TASK TO CARRY OUT |
Return the count of lines with the string "JSON" in them, and nothing else.

MATERIAL SHOWN |
• • • •

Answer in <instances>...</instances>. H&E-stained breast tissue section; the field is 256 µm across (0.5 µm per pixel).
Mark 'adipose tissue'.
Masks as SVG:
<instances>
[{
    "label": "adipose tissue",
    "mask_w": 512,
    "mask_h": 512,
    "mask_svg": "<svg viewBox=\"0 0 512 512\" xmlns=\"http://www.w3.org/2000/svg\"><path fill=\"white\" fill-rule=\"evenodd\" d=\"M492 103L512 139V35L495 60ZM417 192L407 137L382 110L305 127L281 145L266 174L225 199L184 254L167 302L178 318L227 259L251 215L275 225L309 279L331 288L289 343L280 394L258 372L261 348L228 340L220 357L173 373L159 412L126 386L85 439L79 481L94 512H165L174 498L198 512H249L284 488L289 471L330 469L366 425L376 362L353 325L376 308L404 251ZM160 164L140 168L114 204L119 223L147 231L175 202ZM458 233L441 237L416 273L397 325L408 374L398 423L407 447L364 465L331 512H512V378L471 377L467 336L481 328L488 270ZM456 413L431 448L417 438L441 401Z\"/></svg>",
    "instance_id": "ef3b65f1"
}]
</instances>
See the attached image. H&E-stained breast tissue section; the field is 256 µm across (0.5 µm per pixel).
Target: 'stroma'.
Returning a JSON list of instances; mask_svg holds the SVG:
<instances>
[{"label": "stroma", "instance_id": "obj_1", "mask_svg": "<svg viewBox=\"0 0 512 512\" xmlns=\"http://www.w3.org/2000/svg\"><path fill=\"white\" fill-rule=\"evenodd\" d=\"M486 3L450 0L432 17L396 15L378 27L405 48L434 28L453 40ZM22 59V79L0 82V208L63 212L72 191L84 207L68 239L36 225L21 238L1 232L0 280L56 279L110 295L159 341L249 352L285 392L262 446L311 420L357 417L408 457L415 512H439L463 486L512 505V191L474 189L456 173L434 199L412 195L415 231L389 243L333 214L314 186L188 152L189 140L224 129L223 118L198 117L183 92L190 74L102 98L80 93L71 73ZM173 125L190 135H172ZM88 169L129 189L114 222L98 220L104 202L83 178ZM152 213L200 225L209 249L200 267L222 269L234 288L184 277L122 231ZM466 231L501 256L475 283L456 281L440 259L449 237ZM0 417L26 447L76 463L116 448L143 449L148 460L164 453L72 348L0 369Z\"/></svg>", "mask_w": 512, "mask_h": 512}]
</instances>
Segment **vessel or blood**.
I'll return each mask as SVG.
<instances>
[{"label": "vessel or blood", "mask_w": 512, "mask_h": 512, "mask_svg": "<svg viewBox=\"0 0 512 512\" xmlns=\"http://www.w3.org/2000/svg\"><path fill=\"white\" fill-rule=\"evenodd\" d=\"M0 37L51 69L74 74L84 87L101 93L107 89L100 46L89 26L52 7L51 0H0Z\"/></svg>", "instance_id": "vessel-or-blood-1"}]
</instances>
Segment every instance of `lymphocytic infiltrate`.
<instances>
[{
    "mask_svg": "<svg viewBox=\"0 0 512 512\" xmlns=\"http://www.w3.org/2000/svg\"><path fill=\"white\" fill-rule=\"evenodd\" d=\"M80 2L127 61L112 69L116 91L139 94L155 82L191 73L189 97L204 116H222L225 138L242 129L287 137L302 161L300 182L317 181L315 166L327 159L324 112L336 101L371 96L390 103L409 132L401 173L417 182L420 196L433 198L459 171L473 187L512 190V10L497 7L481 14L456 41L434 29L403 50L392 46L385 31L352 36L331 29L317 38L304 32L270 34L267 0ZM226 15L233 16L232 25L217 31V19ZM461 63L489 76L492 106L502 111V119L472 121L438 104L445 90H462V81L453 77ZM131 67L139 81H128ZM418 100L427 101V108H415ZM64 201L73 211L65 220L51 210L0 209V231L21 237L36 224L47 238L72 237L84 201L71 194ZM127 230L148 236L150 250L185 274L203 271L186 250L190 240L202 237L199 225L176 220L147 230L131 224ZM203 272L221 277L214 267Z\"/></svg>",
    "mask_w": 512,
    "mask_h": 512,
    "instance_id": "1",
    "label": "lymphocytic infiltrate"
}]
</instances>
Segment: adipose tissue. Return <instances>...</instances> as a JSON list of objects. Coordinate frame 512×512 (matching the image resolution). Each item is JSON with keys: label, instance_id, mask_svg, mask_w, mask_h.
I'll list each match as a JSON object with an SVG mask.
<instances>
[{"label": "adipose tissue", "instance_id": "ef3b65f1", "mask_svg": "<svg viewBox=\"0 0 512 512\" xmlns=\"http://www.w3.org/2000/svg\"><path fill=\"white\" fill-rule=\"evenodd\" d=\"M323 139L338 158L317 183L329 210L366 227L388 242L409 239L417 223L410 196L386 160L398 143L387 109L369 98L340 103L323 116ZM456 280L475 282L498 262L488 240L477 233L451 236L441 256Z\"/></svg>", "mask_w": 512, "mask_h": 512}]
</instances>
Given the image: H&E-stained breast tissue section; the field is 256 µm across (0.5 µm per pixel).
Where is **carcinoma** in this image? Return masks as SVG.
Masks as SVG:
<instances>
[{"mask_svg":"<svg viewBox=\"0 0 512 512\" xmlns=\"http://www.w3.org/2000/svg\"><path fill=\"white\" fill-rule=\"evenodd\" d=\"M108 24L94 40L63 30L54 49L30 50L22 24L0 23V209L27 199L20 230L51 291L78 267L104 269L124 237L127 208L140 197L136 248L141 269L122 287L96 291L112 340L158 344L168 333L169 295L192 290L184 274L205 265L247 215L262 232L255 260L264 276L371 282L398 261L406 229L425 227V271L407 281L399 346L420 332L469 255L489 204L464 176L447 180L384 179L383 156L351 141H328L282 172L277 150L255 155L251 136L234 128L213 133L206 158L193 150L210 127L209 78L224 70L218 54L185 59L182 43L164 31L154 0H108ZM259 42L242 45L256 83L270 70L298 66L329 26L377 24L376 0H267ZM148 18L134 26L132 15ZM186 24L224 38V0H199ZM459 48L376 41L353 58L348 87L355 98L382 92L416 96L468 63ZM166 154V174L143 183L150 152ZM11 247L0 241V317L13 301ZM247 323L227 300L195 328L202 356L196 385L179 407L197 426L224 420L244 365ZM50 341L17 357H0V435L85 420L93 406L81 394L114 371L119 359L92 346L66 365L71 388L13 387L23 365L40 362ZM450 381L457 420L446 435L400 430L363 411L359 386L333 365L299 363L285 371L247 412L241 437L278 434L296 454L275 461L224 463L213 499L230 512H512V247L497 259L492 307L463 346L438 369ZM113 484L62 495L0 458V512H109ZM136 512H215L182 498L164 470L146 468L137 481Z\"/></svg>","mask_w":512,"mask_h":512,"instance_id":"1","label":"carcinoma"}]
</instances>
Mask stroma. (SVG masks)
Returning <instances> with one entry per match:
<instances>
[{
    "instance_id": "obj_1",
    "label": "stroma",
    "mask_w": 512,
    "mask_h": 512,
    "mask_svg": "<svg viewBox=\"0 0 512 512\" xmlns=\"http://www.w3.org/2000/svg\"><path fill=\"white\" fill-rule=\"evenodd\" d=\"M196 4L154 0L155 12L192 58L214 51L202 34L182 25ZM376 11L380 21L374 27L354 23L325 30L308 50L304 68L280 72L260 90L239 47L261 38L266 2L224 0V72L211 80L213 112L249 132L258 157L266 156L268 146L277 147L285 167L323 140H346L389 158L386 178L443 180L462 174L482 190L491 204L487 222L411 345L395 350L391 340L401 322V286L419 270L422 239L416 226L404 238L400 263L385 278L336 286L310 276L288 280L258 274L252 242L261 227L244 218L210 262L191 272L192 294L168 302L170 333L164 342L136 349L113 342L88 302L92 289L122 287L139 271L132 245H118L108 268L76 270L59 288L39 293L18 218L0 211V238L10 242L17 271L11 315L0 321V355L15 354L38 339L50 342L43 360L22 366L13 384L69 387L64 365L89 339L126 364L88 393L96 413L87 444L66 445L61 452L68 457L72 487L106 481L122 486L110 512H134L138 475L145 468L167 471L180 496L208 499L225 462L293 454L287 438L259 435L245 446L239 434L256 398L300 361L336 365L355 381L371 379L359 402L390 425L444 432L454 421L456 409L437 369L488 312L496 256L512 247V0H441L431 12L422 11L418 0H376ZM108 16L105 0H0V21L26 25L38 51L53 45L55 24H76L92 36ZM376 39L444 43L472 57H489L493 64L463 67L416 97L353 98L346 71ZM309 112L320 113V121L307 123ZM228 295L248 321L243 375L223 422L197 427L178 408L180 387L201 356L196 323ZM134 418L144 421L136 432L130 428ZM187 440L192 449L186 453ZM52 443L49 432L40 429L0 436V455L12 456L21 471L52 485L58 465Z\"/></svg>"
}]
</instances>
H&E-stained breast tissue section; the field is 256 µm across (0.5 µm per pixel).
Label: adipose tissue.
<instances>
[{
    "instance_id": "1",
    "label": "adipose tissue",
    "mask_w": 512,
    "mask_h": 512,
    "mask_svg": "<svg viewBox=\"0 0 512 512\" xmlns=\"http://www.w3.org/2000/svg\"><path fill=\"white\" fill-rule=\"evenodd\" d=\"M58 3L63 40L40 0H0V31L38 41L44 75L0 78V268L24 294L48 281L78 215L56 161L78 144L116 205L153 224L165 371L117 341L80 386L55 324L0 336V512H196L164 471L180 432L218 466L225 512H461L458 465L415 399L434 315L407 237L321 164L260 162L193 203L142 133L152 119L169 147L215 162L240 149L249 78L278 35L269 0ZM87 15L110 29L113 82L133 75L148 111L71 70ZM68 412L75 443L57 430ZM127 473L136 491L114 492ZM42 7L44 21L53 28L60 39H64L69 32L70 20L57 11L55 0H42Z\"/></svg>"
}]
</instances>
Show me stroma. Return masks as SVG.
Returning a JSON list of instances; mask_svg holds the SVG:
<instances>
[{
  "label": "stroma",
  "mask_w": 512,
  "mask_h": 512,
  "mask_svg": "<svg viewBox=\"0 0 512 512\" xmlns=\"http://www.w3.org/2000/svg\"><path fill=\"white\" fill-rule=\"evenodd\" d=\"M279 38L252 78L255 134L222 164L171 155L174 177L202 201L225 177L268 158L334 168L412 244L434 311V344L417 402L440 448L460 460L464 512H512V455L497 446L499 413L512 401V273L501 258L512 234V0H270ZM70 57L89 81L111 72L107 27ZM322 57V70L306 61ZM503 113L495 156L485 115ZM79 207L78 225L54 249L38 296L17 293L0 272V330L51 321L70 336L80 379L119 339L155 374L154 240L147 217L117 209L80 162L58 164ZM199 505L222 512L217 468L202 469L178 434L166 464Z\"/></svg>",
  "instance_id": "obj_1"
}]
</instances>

• • • •

RESULT OF THIS EXERCISE |
4